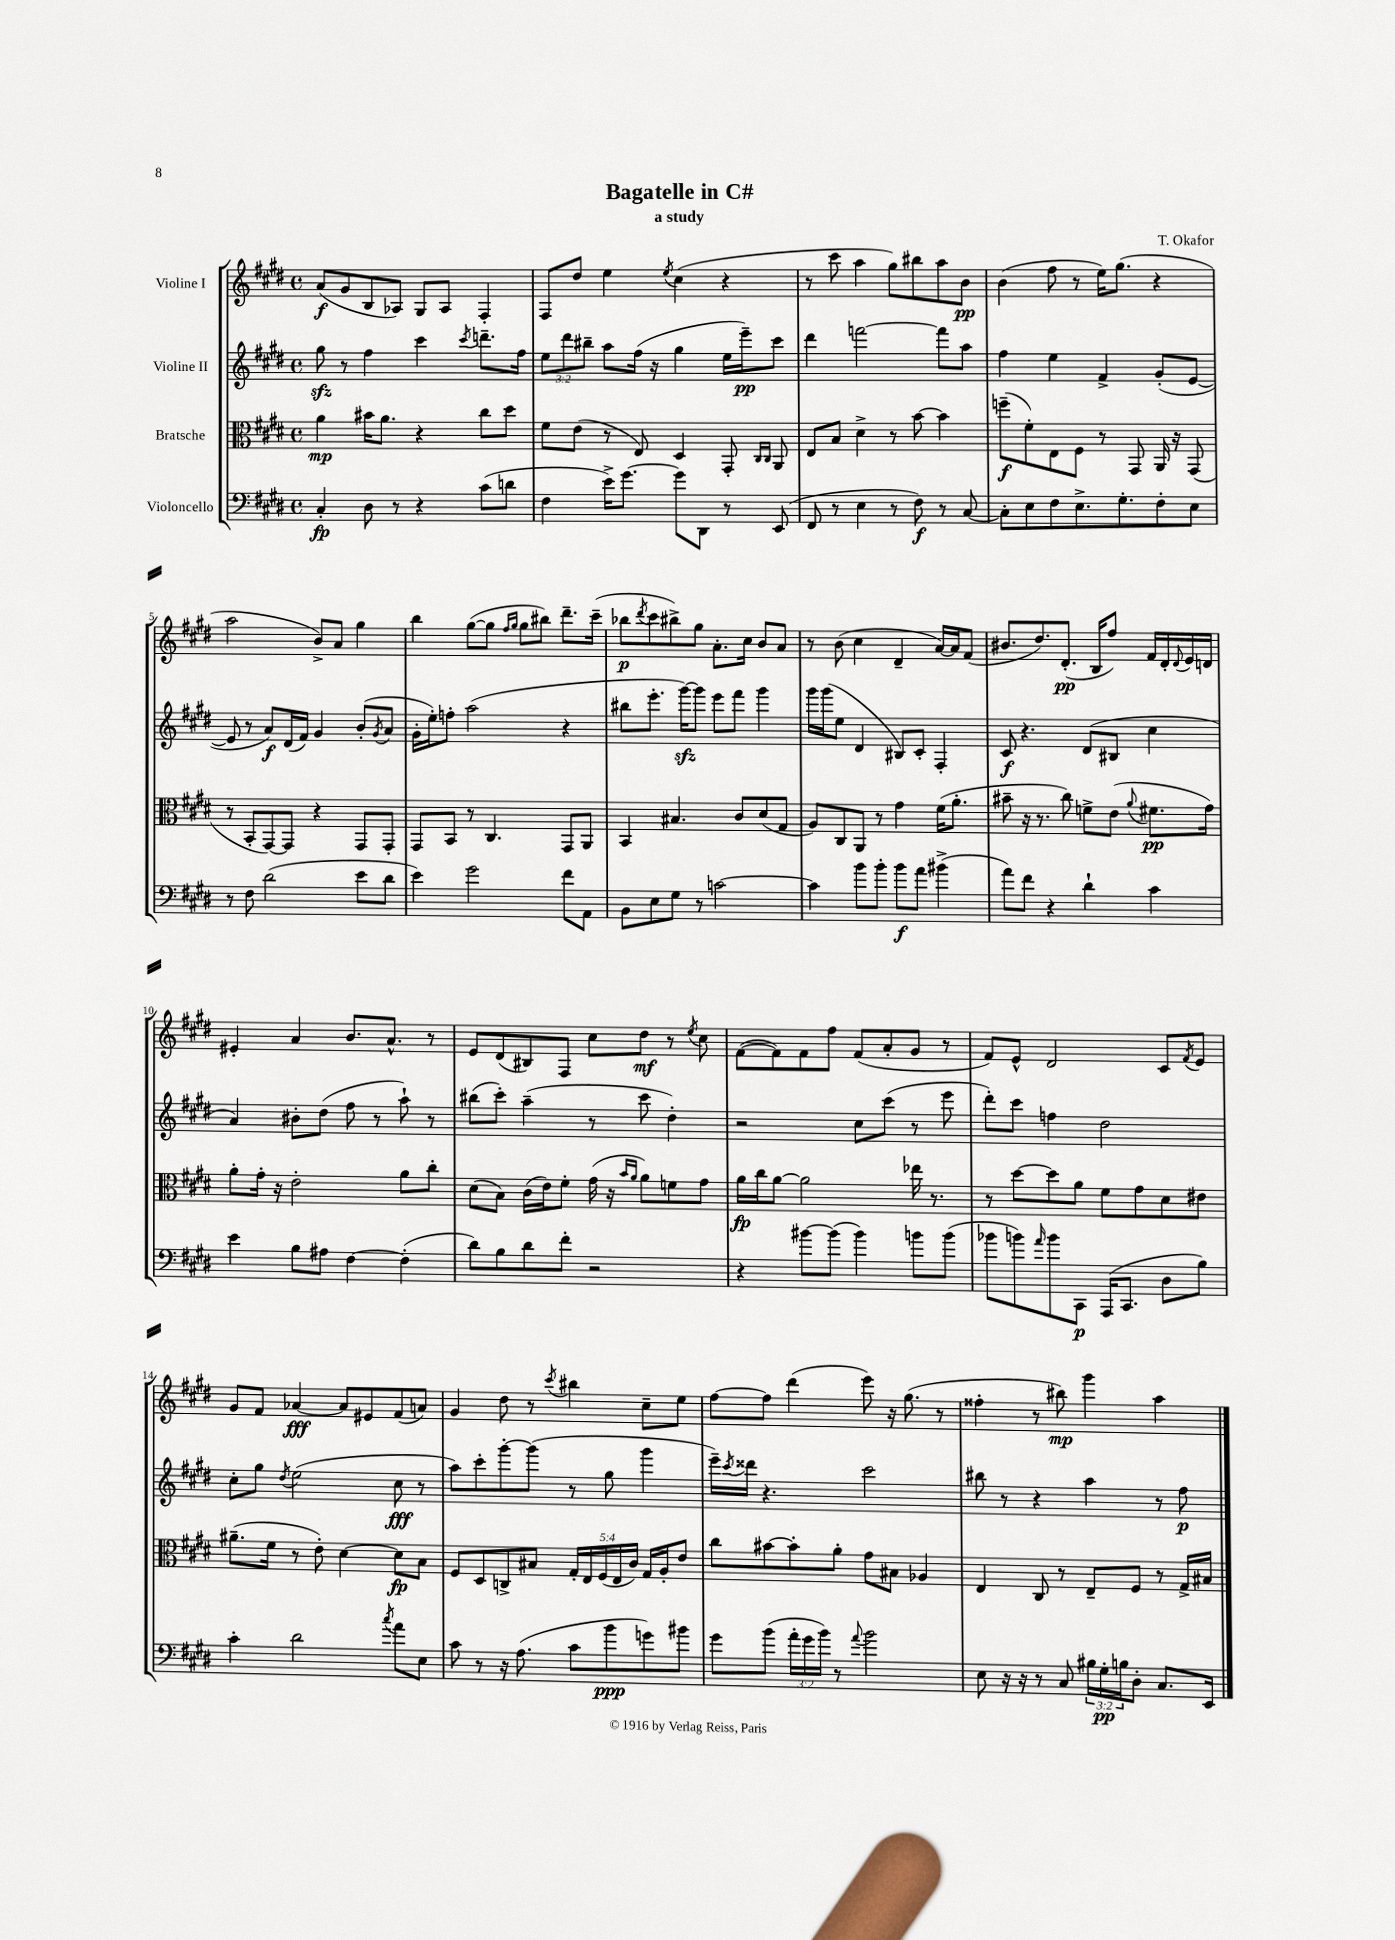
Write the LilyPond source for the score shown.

\header { title = "Bagatelle in C#" composer = "T. Okafor" subtitle = "a study" }
<<
\new StaffGroup <<
\new Staff = "s0" \with { instrumentName = "Violine I" } {
    \clef treble \key e \major \defaultTimeSignature \time 4/4
    a'8\f( gis'8 b8 aes8) gis8 aes8 fis4-. |
    fis8 dis''8 e''4 \acciaccatura { e''8 } cis''4( r4 |
    r8 cis'''8 a''4 gis''8) bis''8 a''8 b'8\pp |
    b'4( fis''8 r8 e''16) gis''8.( r4 |
    a''2 b'8->) a'8 gis''4 |
    b''4 gis''8~( gis''8 \grace { fis''16 gis''16 } gis''8 bis''8) dis'''8.-- cis'''16--( |
    bes''8\p \acciaccatura { dis'''8 } cis'''8 bis''8->) gis''8 a'8.-. cis''16 b'8 a'8 |
    r8 b'8( cis''4 dis'4-- a'16~) a'16 fis'8( |
    bis'8. dis''8.) dis'8.-.\pp( b16 fis''8) fis'16 dis'16-. \appoggiatura { dis'8 } e'16 d'16 |
    eis'4-. a'4 b'8. a'8.-^ r8 |
    e'8 dis'8( bis8) fis8 cis''8 dis''8\mf r8 \acciaccatura { e''8 } cis''8 |
    fis'8~( fis'8) fis'8 fis''8 fis'8( a'8-. gis'8 r8 |
    fis'8) e'8-^ dis'2 cis'8 \acciaccatura { fis'8 } e'8 |
    gis'8 fis'8 aes'4~\fff aes'8 eis'8 fis'8( a'8) |
    gis'4 dis''8 r8 \acciaccatura { cis'''8 } bis''4 cis''8-- e''8 |
    fis''8~ fis''8 dis'''4( e'''8) r16 gis''8.( r8 |
    fisis''4-. r8 bis''8\mp) gis'''4 a''4 \bar "|." |
}
\new Staff = "s1" \with { instrumentName = "Violine II" } {
    \clef treble \key e \major \defaultTimeSignature \time 4/4 \override Staff.TupletNumber.text = #tuplet-number::calc-fraction-text
    gis''8\sfz r8 fis''4 cis'''4 \acciaccatura { cis'''8 } d'''8.-- fis''16 |
    \tuplet 3/2 { e''8 dis'''8 bis''8-- } a''8 fis''16( r16 gis''4 e''16 e'''16--\pp) cis'''8 |
    dis'''4 f'''2~ f'''8 a''8 |
    fis''4 e''4 fis'4-> gis'8-.( e'8~ |
    e'8 r8 a'8\f) dis'16( fis'16) gis'4 b'8-.( \acciaccatura { gis'8 } a'8 |
    gis'16-. e''16-.) f''8-. a''2( r4 |
    bis''8 e'''8.-. gis'''16~\sfz) gis'''8 e'''8 fis'''8 gis'''4 |
    gis'''16 gis'''16( e''8 dis'4 bis8) cis'8-. fis4-. |
    cis'8\f r4. dis'8( bis8 cis''4 |
    a'4) bis'8-. dis''8( fis''8 r8 a''8-!) r8 |
    bis''8( cis'''8-.) a''4--( r8 cis'''8 dis''4-.) |
    r2 cis''8 cis'''8( r8 e'''8 |
    dis'''8-.) cis'''8 f''4 dis''2 |
    cis''8-. gis''8 \acciaccatura { dis''8 } e''2( cis''8\fff r8 |
    a''8) cis'''8-. gis'''8~-. gis'''8( r8 gis''8 gis'''4 |
    e'''16--) \acciaccatura { cis'''8 } disis'''16 r4. cis'''2 |
    bis''8 r8 r4 a''4 r8 fis''8\p \bar "|." |
}
\new Staff = "s2" \with { instrumentName = "Bratsche" } {
    \clef alto \key e \major \defaultTimeSignature \time 4/4 \override Staff.TupletNumber.text = #tuplet-number::calc-fraction-text
    a'4\mp bis'16 a'8. r4 cis''8 dis''8 |
    fis'8 e'8( r8 e8) dis4 gis,8-. \grace { cis16 cis16 } a,8 |
    e8 b8 dis'4-> r8 b'8~ b'4 |
    f''8--\f( fis'8-.) e8 fis8 r8 gis,8 a,16 r16 gis,8( |
    r8 b,8-. gis,8~) gis,8 r4 gis,8 gis,8-. |
    gis,8 b,8 r8 cis4. gis,8 a,8 |
    b,4 bis4. cis'8 dis'8( gis8 |
    a8) cis8 a,8 r8 gis'4 fis'16( a'8.-. |
    bis'8-- r16 r8. cis''8) f'8-> e'8( \appoggiatura { a'8 } fis'8.\pp gis'16) |
    a'8-. gis'16-. r16 e'2-. a'8 cis''8-. |
    dis'8( b8) cis'16( e'16) fis'8-. gis'16( r16 \grace { b'16 a'16 } a'8) f'8 gis'8 |
    a'16\fp cis''16 a'8~ a'2 ees''16 r8. |
    r8 dis''8~ dis''8 a'8 fis'8 gis'8 dis'8 eis'8 |
    ais'8.--( fis'16 r8 e'8-.) dis'4~ dis'8\fp b8 |
    fis8 dis8 c8-> bis8 \tuplet 5/4 { gis16-. e16 fis16( e16 cis'16) } gis16 a16-. e'8 |
    cis''8 bis'8~ bis'8-. a'8-. gis'8 bis8 aes4 |
    e4 cis8 r8 e8-- fis8 r8 gis16-> bis16 \bar "|." |
}
\new Staff = "s3" \with { instrumentName = "Violoncello" } {
    \clef bass \key e \major \defaultTimeSignature \time 4/4 \override Staff.TupletNumber.text = #tuplet-number::calc-fraction-text
    cis4-.\fp dis8 r8 r4 cis'8( d'8 |
    fis4 e'16->) gis'8.~ gis'8 dis,8 r8 e,8( |
    fis,8 r8 e4 r8 fis8\f) r8 cis8~ |
    cis8-. e8 fis8 e8.-> gis8.-. fis8-. e8 |
    r8 fis8 dis'2( e'8 dis'8 |
    e'4) gis'2 fis'8 a,8 |
    b,8 e8 gis8 r8 c'2~ |
    c'4 b'8 b'8-. b'8\f a'8 bis'4->( |
    a'8) fis'8 r4 dis'4-! cis'4 |
    e'4 b8 ais8 fis4~ fis4-.( |
    dis'8) b8 dis'8 fis'8-. r2 |
    r4 bis'8~ bis'8( bis'4) b'8 b'8( |
    bes'8 b'8) \grace { a'16 } b'8 cis,8\p a,,16( cis,8. dis8 b8) |
    cis'4-. dis'2 \acciaccatura { cis''8 } a'8 e8 |
    cis'8 r8 r16 a8.( cis'8 b'8\ppp g'8) bis'8 |
    gis'8 b'8( \tuplet 3/2 { a'16-. gis'16 b'16) } r8 \appoggiatura { a'8 } b'2 |
    e8 r16 r16 r8 cis8 \tuplet 3/2 { bis16 gis16-.\pp b16 } dis8-. cis8. e,16 \bar "|." |
}
>>
>>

* OBJETIVO *
Indica cuántas líneas de las filas anteriores contienen la cadena "override". Responde únicamente con el número.

* RESULTADO *
3